WHAT YOU NEED TO DO
Needed from the entries below: every line that holds the word "purple".

[Dataset records]
►

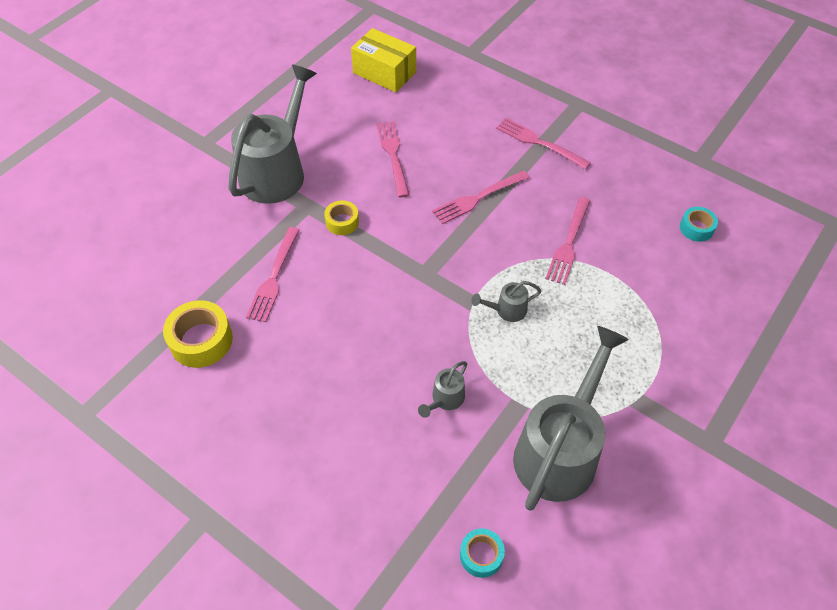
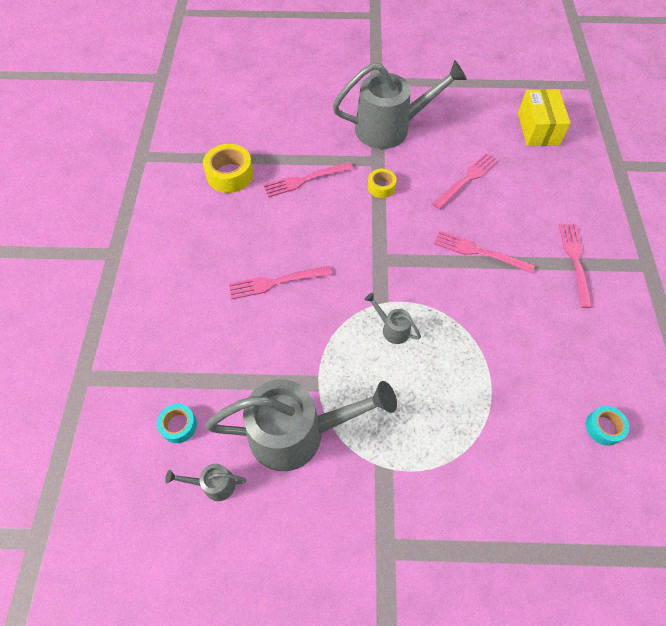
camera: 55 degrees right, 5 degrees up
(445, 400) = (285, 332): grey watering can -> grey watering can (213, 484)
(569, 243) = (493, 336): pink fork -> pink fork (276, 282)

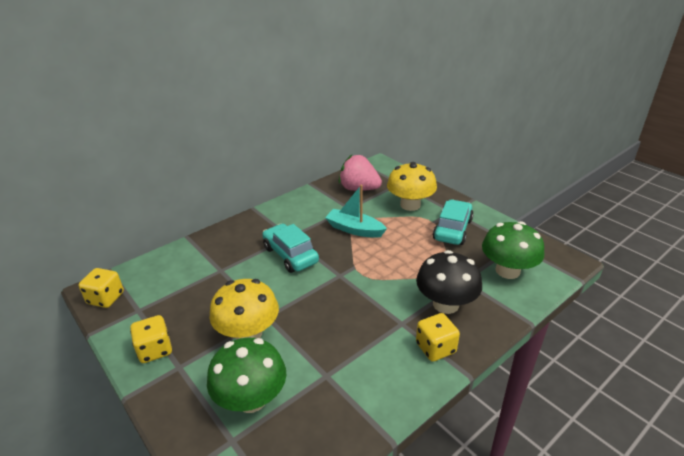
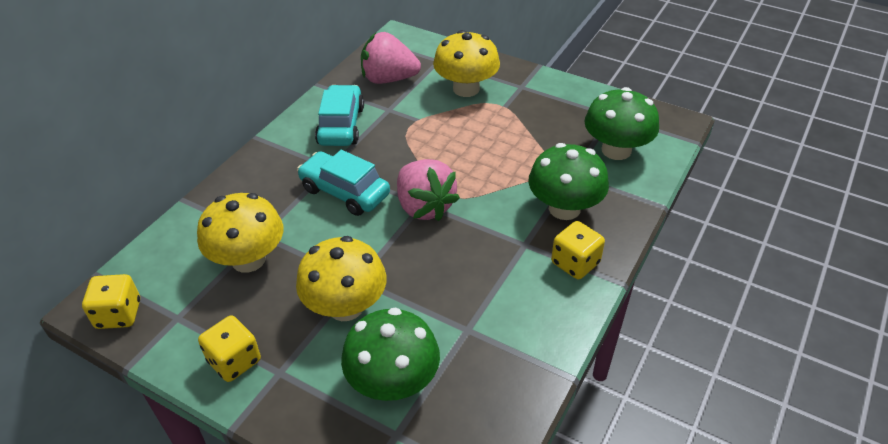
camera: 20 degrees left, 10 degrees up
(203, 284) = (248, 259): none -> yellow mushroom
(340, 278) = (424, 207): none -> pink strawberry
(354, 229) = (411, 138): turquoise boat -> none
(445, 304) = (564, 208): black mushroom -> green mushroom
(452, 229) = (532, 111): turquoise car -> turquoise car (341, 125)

◄
►

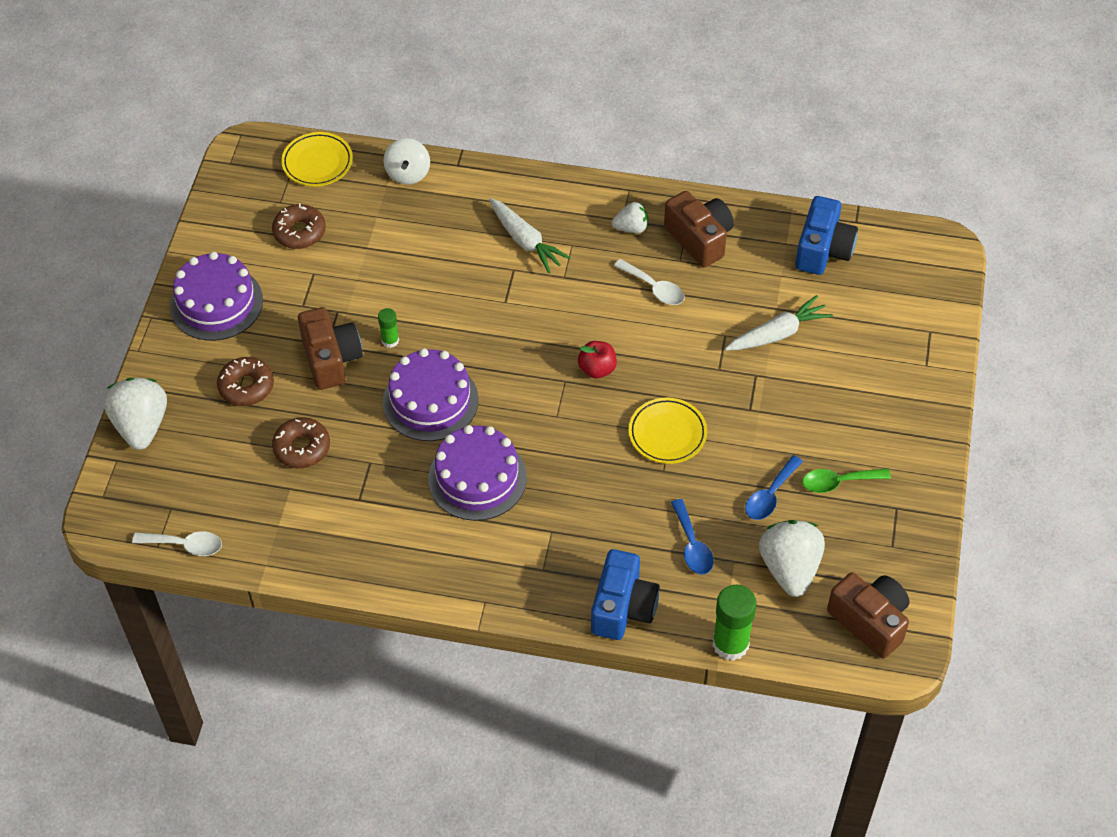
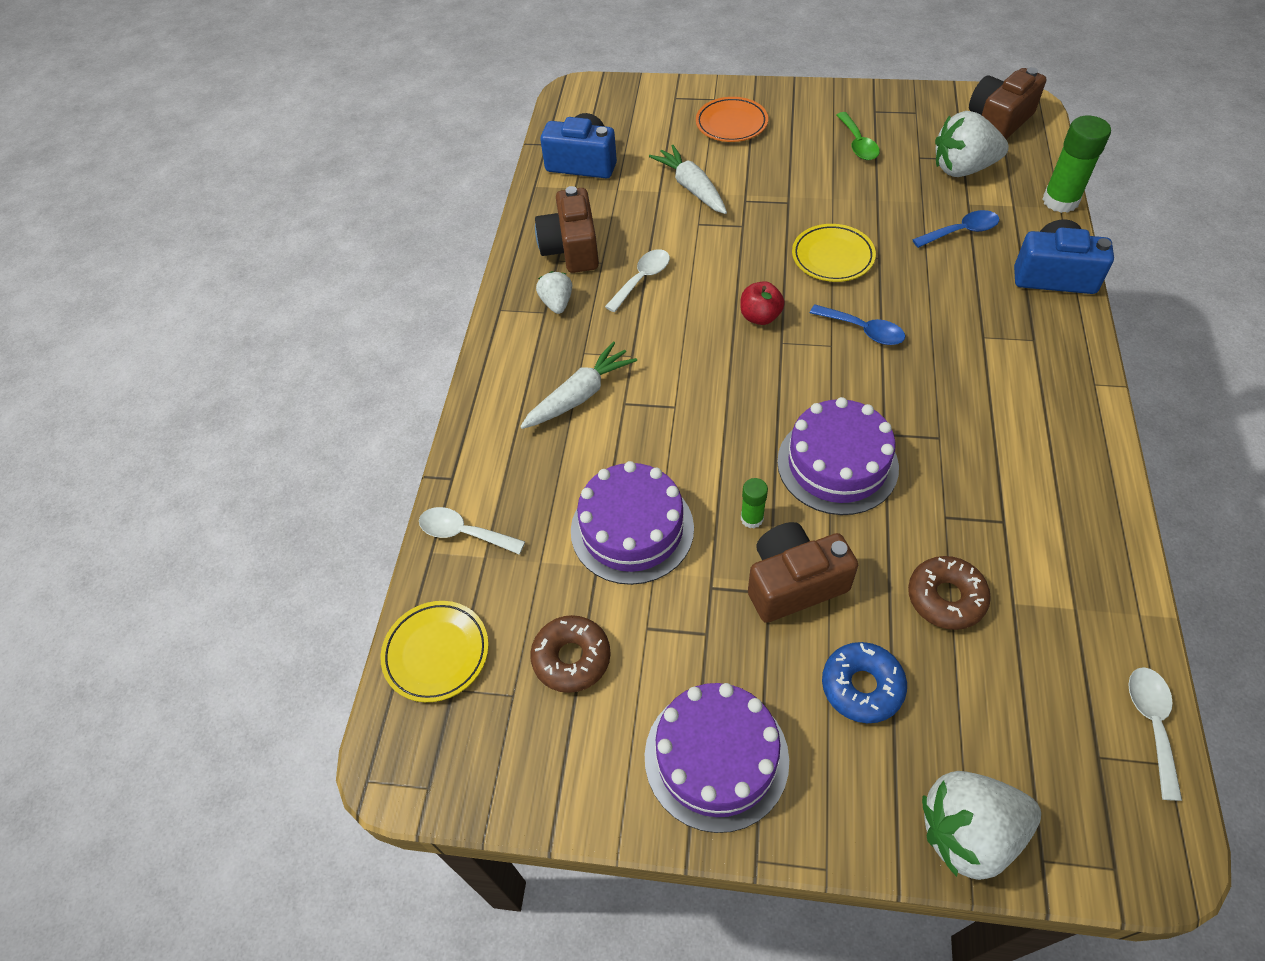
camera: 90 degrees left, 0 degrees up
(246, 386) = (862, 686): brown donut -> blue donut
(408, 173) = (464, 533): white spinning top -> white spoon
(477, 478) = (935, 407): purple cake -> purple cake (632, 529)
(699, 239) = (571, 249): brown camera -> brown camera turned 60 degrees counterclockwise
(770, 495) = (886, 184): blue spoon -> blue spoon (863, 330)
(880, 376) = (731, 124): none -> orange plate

◄
►

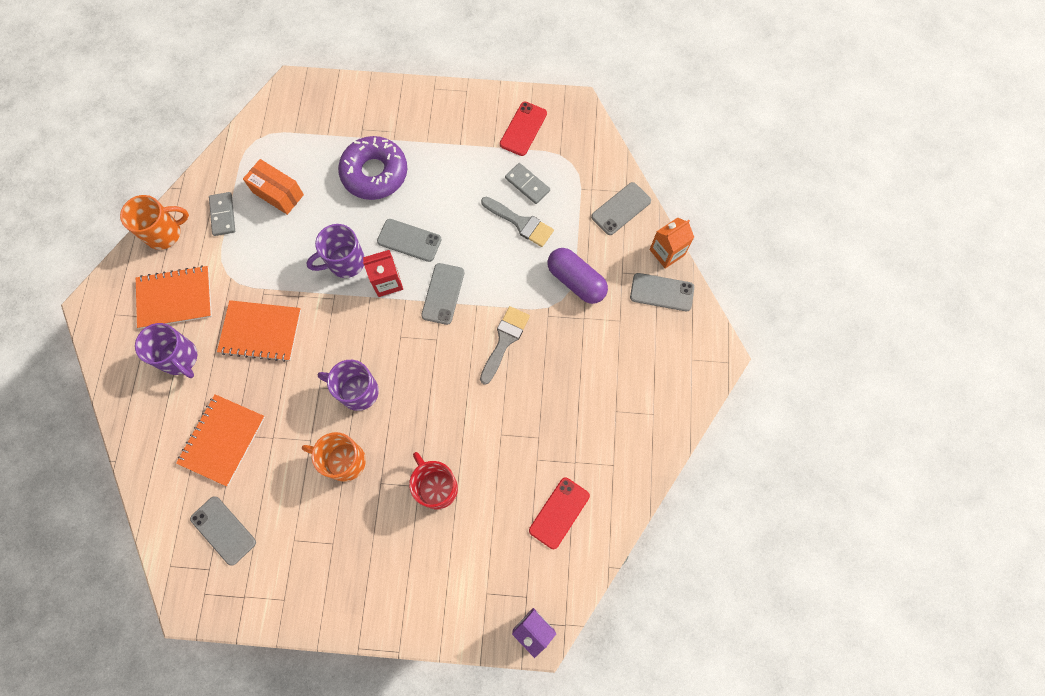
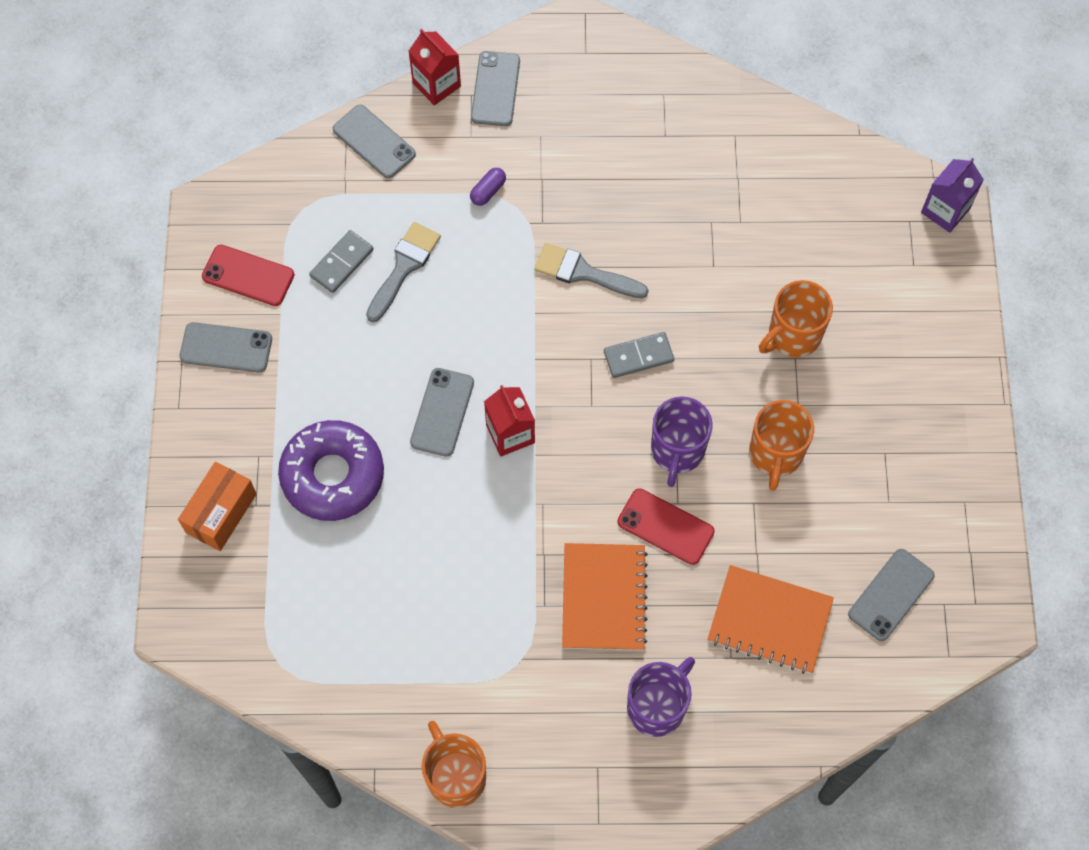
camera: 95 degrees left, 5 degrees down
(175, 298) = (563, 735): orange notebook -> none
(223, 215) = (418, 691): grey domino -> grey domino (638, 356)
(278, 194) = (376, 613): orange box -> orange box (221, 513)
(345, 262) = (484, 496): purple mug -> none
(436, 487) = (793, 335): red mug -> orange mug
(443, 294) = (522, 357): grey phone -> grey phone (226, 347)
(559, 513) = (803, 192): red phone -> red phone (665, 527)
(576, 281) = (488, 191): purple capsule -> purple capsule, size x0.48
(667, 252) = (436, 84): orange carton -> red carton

◄

SOLUTION FOR THIS PROBLEM
(477, 478) = (935, 407): purple cake -> purple cake (632, 529)
(345, 262) = (484, 496): purple mug -> none
(576, 281) = (488, 191): purple capsule -> purple capsule, size x0.48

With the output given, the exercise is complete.